# Your instructions:
Exactly the lines from the opening of the records through the line containing "toilet: (294, 313) -> (134, 114), moved" should be copied, with both included.

[Revision tracking records]
........

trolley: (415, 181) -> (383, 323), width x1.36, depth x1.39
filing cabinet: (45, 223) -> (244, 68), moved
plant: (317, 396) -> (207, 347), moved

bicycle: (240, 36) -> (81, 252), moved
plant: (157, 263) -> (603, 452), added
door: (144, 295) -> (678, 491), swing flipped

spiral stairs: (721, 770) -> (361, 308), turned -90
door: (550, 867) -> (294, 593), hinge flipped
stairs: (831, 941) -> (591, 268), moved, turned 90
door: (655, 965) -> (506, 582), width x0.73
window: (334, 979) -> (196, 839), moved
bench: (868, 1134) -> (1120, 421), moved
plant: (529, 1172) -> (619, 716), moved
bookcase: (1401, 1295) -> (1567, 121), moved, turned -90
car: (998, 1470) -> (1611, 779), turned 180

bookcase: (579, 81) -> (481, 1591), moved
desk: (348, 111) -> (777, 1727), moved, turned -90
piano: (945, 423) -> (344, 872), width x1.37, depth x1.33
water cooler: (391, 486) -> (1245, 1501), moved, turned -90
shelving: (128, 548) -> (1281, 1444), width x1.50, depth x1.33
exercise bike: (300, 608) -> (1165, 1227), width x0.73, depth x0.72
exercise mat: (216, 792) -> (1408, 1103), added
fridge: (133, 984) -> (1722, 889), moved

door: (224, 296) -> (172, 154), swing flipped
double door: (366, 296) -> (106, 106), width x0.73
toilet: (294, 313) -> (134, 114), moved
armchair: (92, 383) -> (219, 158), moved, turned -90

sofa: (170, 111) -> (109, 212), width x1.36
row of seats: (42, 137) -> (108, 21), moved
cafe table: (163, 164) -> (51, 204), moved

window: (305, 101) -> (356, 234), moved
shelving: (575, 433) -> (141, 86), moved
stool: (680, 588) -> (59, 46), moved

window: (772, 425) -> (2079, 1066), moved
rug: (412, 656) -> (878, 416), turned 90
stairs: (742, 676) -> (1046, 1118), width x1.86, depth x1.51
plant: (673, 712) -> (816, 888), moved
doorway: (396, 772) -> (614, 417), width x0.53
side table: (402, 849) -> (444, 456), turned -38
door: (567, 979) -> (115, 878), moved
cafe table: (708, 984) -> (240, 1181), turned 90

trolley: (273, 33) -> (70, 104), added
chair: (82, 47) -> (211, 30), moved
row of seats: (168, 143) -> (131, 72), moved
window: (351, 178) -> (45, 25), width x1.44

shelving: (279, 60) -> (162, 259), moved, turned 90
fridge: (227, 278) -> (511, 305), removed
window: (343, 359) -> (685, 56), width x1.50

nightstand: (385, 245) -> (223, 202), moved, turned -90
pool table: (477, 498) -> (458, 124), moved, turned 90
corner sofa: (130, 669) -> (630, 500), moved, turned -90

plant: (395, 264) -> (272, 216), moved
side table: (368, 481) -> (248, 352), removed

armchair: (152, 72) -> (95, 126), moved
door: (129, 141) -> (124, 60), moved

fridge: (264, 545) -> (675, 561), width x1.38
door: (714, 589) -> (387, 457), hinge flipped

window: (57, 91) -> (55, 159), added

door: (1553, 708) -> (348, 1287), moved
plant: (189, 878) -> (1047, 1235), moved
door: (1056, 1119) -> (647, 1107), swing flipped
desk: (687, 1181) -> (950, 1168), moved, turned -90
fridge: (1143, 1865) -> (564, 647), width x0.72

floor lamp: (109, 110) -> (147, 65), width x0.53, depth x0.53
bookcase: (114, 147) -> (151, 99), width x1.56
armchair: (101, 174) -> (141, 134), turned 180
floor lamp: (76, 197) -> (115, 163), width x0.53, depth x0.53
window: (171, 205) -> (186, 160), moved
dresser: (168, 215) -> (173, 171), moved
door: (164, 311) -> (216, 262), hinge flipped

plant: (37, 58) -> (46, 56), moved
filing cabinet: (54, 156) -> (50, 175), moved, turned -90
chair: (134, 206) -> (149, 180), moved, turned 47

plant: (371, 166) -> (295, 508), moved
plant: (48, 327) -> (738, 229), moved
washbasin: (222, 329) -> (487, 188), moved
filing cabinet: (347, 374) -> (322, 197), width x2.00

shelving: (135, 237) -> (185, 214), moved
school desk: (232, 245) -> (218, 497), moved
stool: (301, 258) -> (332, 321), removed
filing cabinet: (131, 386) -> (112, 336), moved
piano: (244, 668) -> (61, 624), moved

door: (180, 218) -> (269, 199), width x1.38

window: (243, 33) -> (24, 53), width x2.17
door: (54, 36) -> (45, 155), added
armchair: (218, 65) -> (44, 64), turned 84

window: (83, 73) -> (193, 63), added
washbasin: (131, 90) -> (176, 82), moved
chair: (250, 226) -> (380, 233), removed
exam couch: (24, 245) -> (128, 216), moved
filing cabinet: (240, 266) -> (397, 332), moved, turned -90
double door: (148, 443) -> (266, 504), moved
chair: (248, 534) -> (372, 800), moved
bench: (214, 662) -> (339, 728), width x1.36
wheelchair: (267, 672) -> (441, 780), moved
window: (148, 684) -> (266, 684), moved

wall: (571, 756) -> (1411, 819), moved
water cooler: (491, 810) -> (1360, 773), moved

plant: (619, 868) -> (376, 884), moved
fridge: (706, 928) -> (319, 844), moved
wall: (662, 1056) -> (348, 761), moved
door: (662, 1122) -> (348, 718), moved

........

# Task response:
trolley: (415, 181) -> (383, 323), width x1.36, depth x1.39
filing cabinet: (45, 223) -> (244, 68), moved
plant: (317, 396) -> (207, 347), moved

bicycle: (240, 36) -> (81, 252), moved
plant: (157, 263) -> (603, 452), added
door: (144, 295) -> (678, 491), swing flipped

spiral stairs: (721, 770) -> (361, 308), turned -90
door: (550, 867) -> (294, 593), hinge flipped
stairs: (831, 941) -> (591, 268), moved, turned 90
door: (655, 965) -> (506, 582), width x0.73
window: (334, 979) -> (196, 839), moved
bench: (868, 1134) -> (1120, 421), moved
plant: (529, 1172) -> (619, 716), moved
bookcase: (1401, 1295) -> (1567, 121), moved, turned -90
car: (998, 1470) -> (1611, 779), turned 180

bookcase: (579, 81) -> (481, 1591), moved
desk: (348, 111) -> (777, 1727), moved, turned -90
piano: (945, 423) -> (344, 872), width x1.37, depth x1.33
water cooler: (391, 486) -> (1245, 1501), moved, turned -90
shelving: (128, 548) -> (1281, 1444), width x1.50, depth x1.33
exercise bike: (300, 608) -> (1165, 1227), width x0.73, depth x0.72
exercise mat: (216, 792) -> (1408, 1103), added
fridge: (133, 984) -> (1722, 889), moved

door: (224, 296) -> (172, 154), swing flipped
double door: (366, 296) -> (106, 106), width x0.73
toilet: (294, 313) -> (134, 114), moved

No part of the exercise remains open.